Segment Open

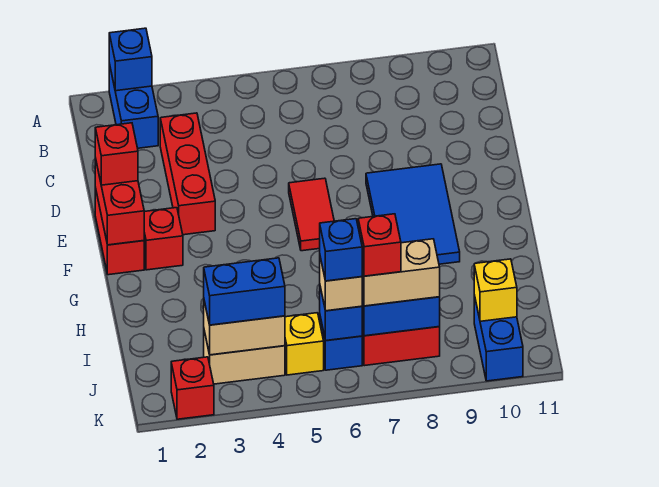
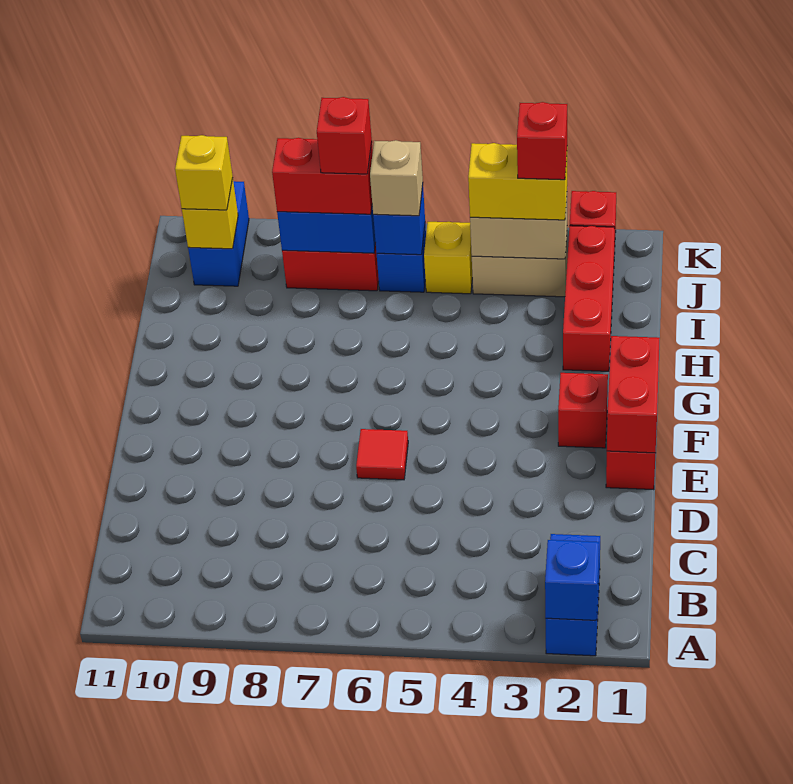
red brick C3:E3 level 1 -> red brick H2:J2 level 1
red brick E1 level 3 -> red brick J3 level 4
red tile E6:F6 level 1 -> red tile E6 level 1
blue tile E8:G9 level 1 -> none
blue brick J3:J4 level 3 -> yellow brick J3:J4 level 3
blue brick J6 level 4 -> none
tan brick J7:J8 level 3 -> red brick J7:J8 level 3
none -> yellow brick J10 level 3

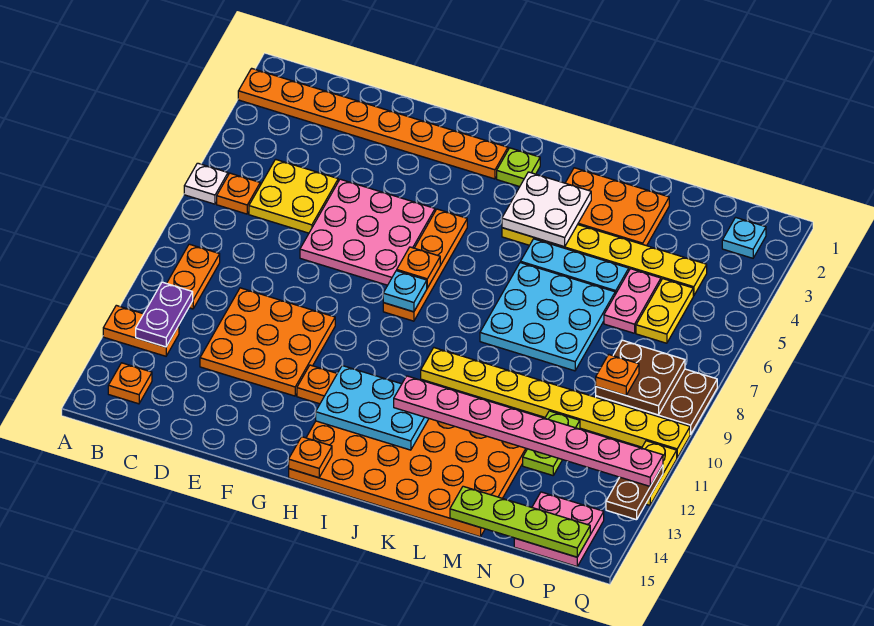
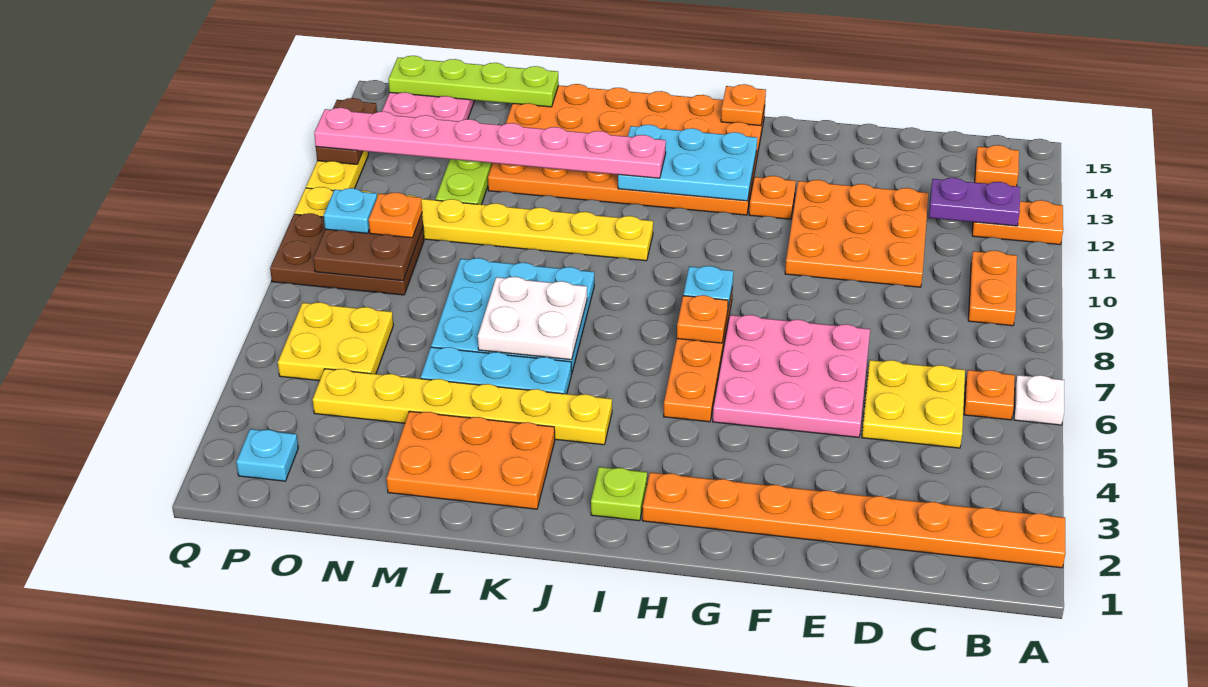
purple plate B11:B12 level 2 -> purple plate B12:C12 level 2
white plate J3:K4 level 2 -> white plate K6:L7 level 2
pink plate N5:N6 level 1 -> none
yellow plate O5:O6 level 1 -> yellow plate O5:P6 level 1
none -> cyan plate P9 level 3

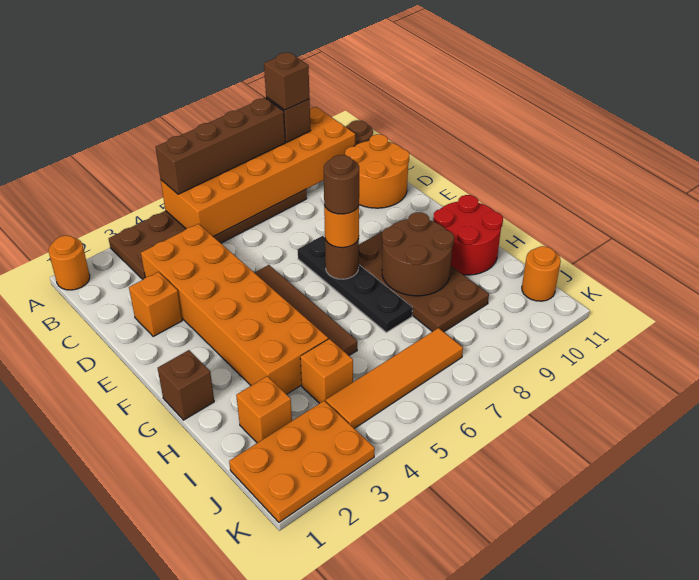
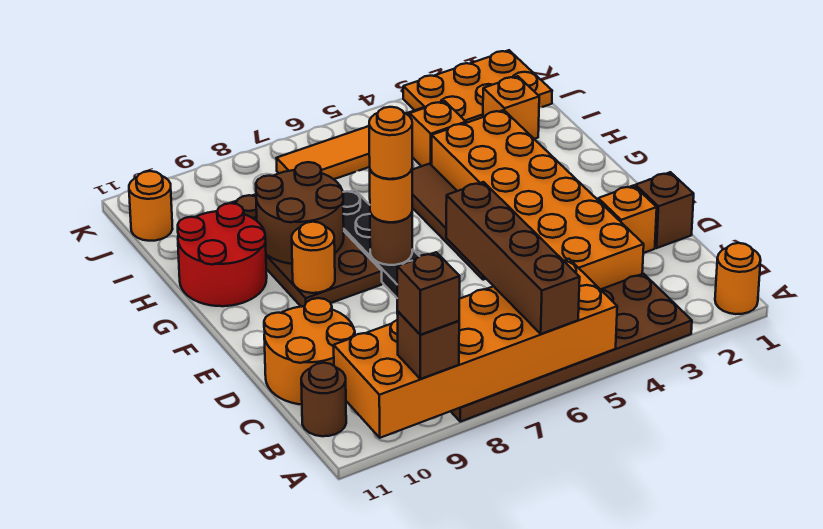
brown brick A5:A8 level 3 -> brown brick A6:D6 level 3
brown round brick F7 level 4 -> orange round brick F7 level 4
none -> orange round brick F9 level 2
brown brick G1 level 1 -> brown brick D1 level 1

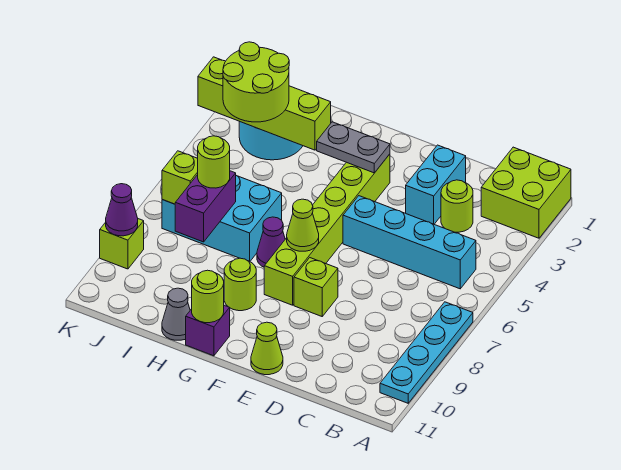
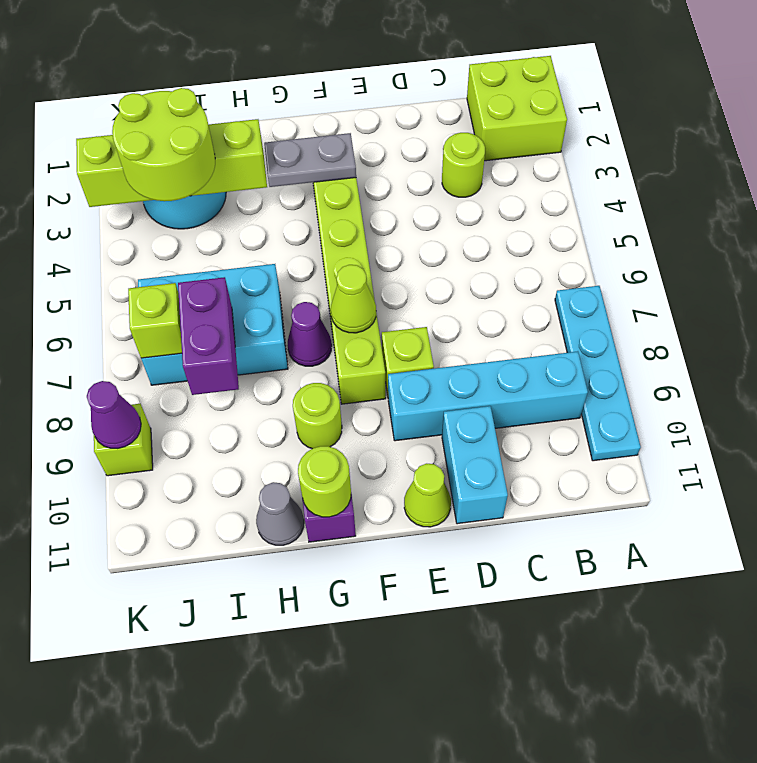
cyan brick B5:E5 level 1 -> cyan brick B9:E9 level 1
cyan brick D2:D3 level 1 -> cyan brick D10:D11 level 1
lime round brick I7 level 3 -> none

Segment Closed

▸ Required action
Print each line of the listing, starting at its first and ending with the line that holds "yellow plate O5:O6", but skip any pictures.

▸ Output for this task
red brick C3:E3 level 1 -> red brick H2:J2 level 1
red brick E1 level 3 -> red brick J3 level 4
red tile E6:F6 level 1 -> red tile E6 level 1
blue tile E8:G9 level 1 -> none
blue brick J3:J4 level 3 -> yellow brick J3:J4 level 3
blue brick J6 level 4 -> none
tan brick J7:J8 level 3 -> red brick J7:J8 level 3
none -> yellow brick J10 level 3

purple plate B11:B12 level 2 -> purple plate B12:C12 level 2
white plate J3:K4 level 2 -> white plate K6:L7 level 2
pink plate N5:N6 level 1 -> none
yellow plate O5:O6 level 1 -> yellow plate O5:P6 level 1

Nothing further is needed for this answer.